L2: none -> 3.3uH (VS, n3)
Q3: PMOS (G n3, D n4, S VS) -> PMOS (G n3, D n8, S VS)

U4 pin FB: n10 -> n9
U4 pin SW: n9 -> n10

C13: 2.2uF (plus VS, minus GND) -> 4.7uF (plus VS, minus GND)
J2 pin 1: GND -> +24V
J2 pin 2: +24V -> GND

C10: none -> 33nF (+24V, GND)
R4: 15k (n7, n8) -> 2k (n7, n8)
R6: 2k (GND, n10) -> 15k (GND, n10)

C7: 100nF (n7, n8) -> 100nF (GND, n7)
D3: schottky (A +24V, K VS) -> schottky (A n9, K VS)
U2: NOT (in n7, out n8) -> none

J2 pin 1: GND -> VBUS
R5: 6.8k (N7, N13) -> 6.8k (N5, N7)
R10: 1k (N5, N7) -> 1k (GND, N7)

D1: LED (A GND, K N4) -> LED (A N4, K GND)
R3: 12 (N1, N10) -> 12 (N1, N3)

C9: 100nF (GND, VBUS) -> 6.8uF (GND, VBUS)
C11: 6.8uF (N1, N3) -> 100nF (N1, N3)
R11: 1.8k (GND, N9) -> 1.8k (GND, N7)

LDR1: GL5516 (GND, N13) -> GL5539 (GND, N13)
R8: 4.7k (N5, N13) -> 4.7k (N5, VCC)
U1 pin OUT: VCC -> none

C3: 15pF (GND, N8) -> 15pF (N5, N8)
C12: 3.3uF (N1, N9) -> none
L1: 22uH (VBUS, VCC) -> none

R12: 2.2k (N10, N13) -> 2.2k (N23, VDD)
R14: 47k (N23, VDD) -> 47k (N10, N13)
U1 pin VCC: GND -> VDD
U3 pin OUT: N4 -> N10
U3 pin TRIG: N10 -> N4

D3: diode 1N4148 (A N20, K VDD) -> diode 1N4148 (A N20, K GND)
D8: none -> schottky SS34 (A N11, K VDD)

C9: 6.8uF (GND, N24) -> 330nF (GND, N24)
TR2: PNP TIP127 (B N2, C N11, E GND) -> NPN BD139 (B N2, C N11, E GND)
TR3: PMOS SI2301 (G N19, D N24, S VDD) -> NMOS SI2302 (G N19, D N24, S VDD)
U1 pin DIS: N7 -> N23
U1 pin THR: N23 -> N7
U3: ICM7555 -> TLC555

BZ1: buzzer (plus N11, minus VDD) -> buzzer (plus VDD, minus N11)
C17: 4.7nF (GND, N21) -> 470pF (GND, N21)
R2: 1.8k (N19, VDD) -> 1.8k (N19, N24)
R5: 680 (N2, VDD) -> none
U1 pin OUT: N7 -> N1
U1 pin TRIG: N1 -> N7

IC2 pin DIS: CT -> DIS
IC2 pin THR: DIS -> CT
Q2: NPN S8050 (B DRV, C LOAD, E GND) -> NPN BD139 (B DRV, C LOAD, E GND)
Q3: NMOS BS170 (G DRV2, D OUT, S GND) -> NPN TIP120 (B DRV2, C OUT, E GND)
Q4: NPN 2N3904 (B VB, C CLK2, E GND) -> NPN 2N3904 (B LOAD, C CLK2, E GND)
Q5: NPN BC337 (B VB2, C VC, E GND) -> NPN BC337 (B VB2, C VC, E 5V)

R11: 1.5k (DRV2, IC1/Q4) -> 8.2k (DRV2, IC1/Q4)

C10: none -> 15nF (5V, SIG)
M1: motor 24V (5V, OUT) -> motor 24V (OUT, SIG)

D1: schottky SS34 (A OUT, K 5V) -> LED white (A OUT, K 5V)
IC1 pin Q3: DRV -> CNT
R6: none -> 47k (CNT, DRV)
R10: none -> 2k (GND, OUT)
-------
Aim of the task
Output every record in full, exactly as it was given.

Exercise result
L2: none -> 3.3uH (VS, n3)
Q3: PMOS (G n3, D n4, S VS) -> PMOS (G n3, D n8, S VS)

U4 pin FB: n10 -> n9
U4 pin SW: n9 -> n10

C13: 2.2uF (plus VS, minus GND) -> 4.7uF (plus VS, minus GND)
J2 pin 1: GND -> +24V
J2 pin 2: +24V -> GND

C10: none -> 33nF (+24V, GND)
R4: 15k (n7, n8) -> 2k (n7, n8)
R6: 2k (GND, n10) -> 15k (GND, n10)

C7: 100nF (n7, n8) -> 100nF (GND, n7)
D3: schottky (A +24V, K VS) -> schottky (A n9, K VS)
U2: NOT (in n7, out n8) -> none

J2 pin 1: GND -> VBUS
R5: 6.8k (N7, N13) -> 6.8k (N5, N7)
R10: 1k (N5, N7) -> 1k (GND, N7)

D1: LED (A GND, K N4) -> LED (A N4, K GND)
R3: 12 (N1, N10) -> 12 (N1, N3)

C9: 100nF (GND, VBUS) -> 6.8uF (GND, VBUS)
C11: 6.8uF (N1, N3) -> 100nF (N1, N3)
R11: 1.8k (GND, N9) -> 1.8k (GND, N7)

LDR1: GL5516 (GND, N13) -> GL5539 (GND, N13)
R8: 4.7k (N5, N13) -> 4.7k (N5, VCC)
U1 pin OUT: VCC -> none

C3: 15pF (GND, N8) -> 15pF (N5, N8)
C12: 3.3uF (N1, N9) -> none
L1: 22uH (VBUS, VCC) -> none

R12: 2.2k (N10, N13) -> 2.2k (N23, VDD)
R14: 47k (N23, VDD) -> 47k (N10, N13)
U1 pin VCC: GND -> VDD
U3 pin OUT: N4 -> N10
U3 pin TRIG: N10 -> N4

D3: diode 1N4148 (A N20, K VDD) -> diode 1N4148 (A N20, K GND)
D8: none -> schottky SS34 (A N11, K VDD)

C9: 6.8uF (GND, N24) -> 330nF (GND, N24)
TR2: PNP TIP127 (B N2, C N11, E GND) -> NPN BD139 (B N2, C N11, E GND)
TR3: PMOS SI2301 (G N19, D N24, S VDD) -> NMOS SI2302 (G N19, D N24, S VDD)
U1 pin DIS: N7 -> N23
U1 pin THR: N23 -> N7
U3: ICM7555 -> TLC555

BZ1: buzzer (plus N11, minus VDD) -> buzzer (plus VDD, minus N11)
C17: 4.7nF (GND, N21) -> 470pF (GND, N21)
R2: 1.8k (N19, VDD) -> 1.8k (N19, N24)
R5: 680 (N2, VDD) -> none
U1 pin OUT: N7 -> N1
U1 pin TRIG: N1 -> N7

IC2 pin DIS: CT -> DIS
IC2 pin THR: DIS -> CT
Q2: NPN S8050 (B DRV, C LOAD, E GND) -> NPN BD139 (B DRV, C LOAD, E GND)
Q3: NMOS BS170 (G DRV2, D OUT, S GND) -> NPN TIP120 (B DRV2, C OUT, E GND)
Q4: NPN 2N3904 (B VB, C CLK2, E GND) -> NPN 2N3904 (B LOAD, C CLK2, E GND)
Q5: NPN BC337 (B VB2, C VC, E GND) -> NPN BC337 (B VB2, C VC, E 5V)

R11: 1.5k (DRV2, IC1/Q4) -> 8.2k (DRV2, IC1/Q4)

C10: none -> 15nF (5V, SIG)
M1: motor 24V (5V, OUT) -> motor 24V (OUT, SIG)

D1: schottky SS34 (A OUT, K 5V) -> LED white (A OUT, K 5V)
IC1 pin Q3: DRV -> CNT
R6: none -> 47k (CNT, DRV)
R10: none -> 2k (GND, OUT)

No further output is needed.